*What the exercise asks*: Given the material below, return only the lines starting at the line with "(165, 402) = (640, 289): grey" and ending at the line with "(675, 477) = (246, 243): blue", exactly as they appear.

*Input for this task*:
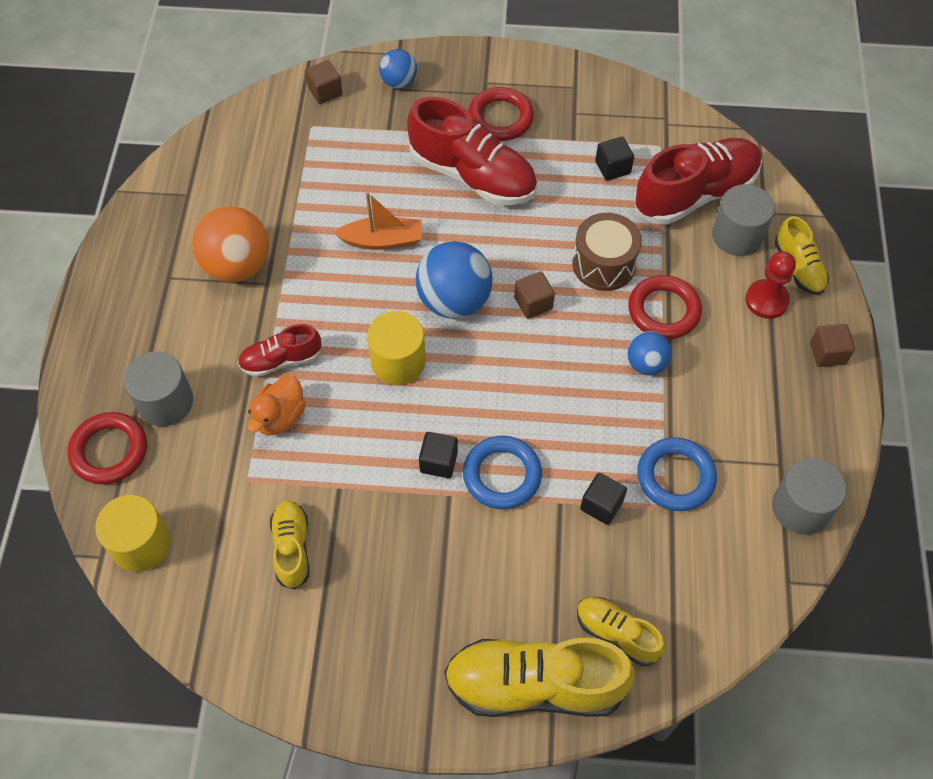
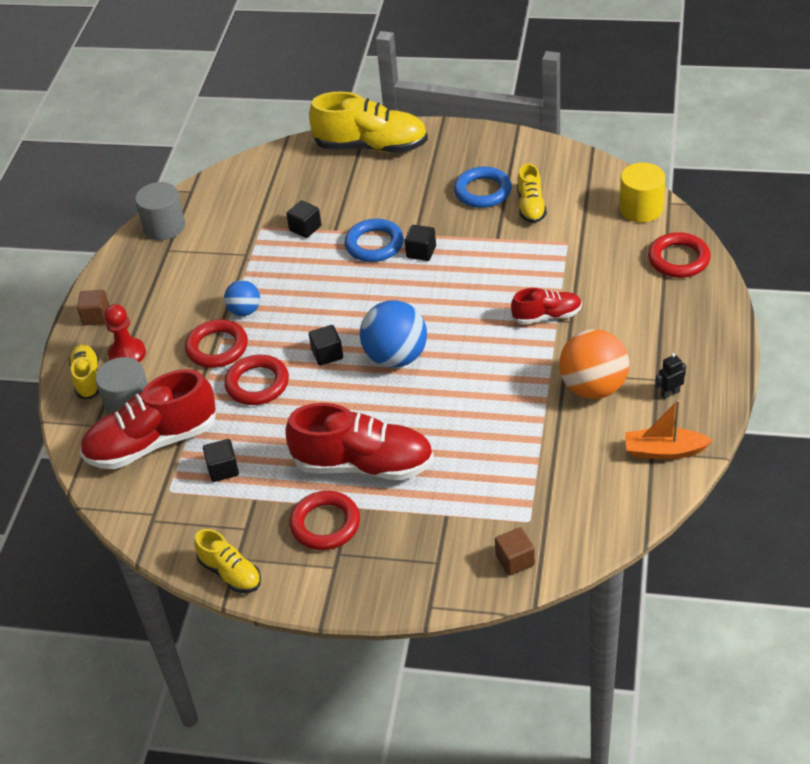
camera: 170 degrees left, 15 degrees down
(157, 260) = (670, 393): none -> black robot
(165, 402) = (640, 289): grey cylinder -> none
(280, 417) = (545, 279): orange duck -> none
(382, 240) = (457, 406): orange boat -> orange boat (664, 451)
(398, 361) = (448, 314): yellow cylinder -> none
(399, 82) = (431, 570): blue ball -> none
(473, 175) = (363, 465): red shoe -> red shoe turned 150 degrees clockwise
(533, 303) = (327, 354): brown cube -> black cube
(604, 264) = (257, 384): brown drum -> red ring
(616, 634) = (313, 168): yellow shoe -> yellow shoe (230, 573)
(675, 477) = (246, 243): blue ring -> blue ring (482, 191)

--

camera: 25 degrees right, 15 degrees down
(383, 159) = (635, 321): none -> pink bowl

*Solution below*:
(165, 402) = (640, 289): grey cylinder -> none
(280, 417) = (545, 279): orange duck -> none
(382, 240) = (457, 406): orange boat -> orange boat (664, 451)
(398, 361) = (448, 314): yellow cylinder -> none
(399, 82) = (431, 570): blue ball -> none
(473, 175) = (363, 465): red shoe -> red shoe turned 150 degrees clockwise
(533, 303) = (327, 354): brown cube -> black cube
(604, 264) = (257, 384): brown drum -> red ring
(616, 634) = (313, 168): yellow shoe -> yellow shoe (230, 573)
(675, 477) = (246, 243): blue ring -> blue ring (482, 191)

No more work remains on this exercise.